▶ _Recorded information_:
____

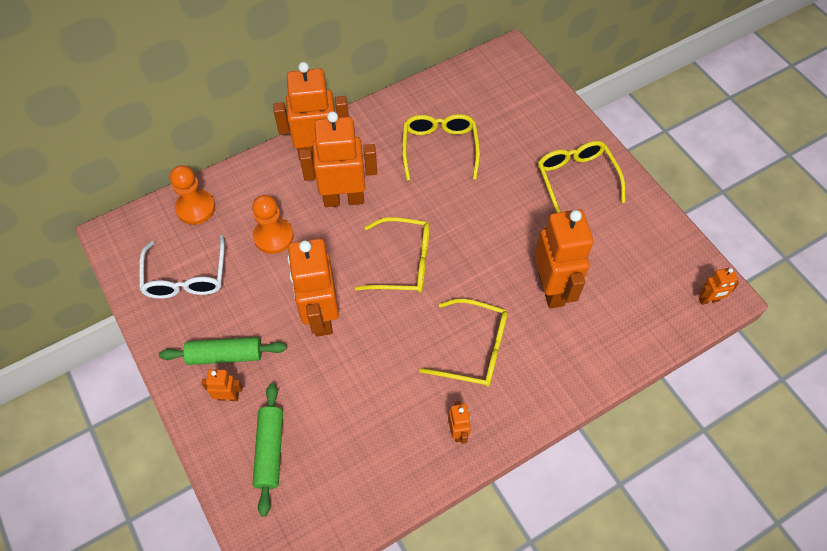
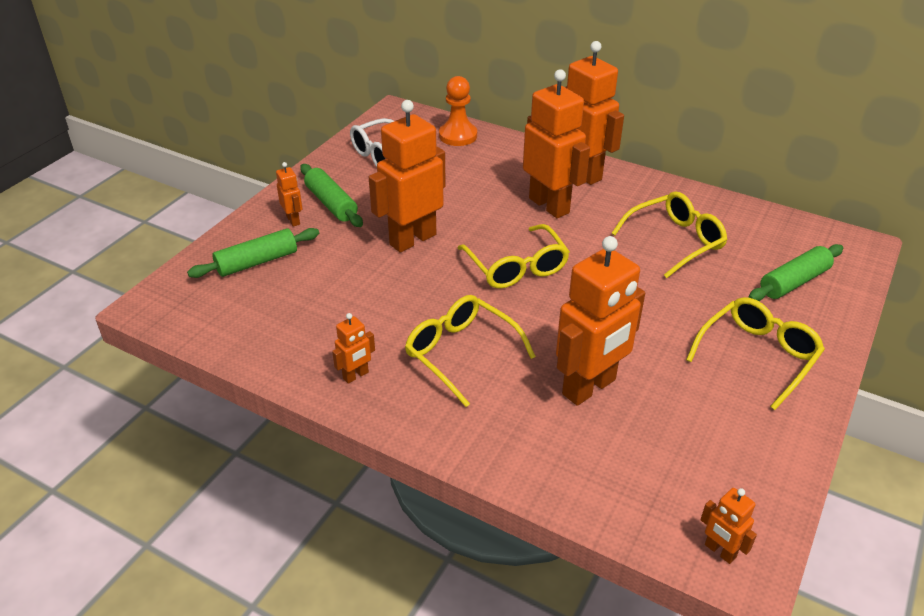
camera: 60 degrees right, 20 degrees down
(273, 236) = (469, 183): orange pawn -> none
(474, 349) = (460, 353): yellow glasses -> yellow glasses turned 150 degrees clockwise
(523, 113) = (794, 282): none -> green rolling pin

____

▶ _Task prompt_: The number of lines in the data holding the string "none" is the whole answer.

▶ _Exercise response_: 2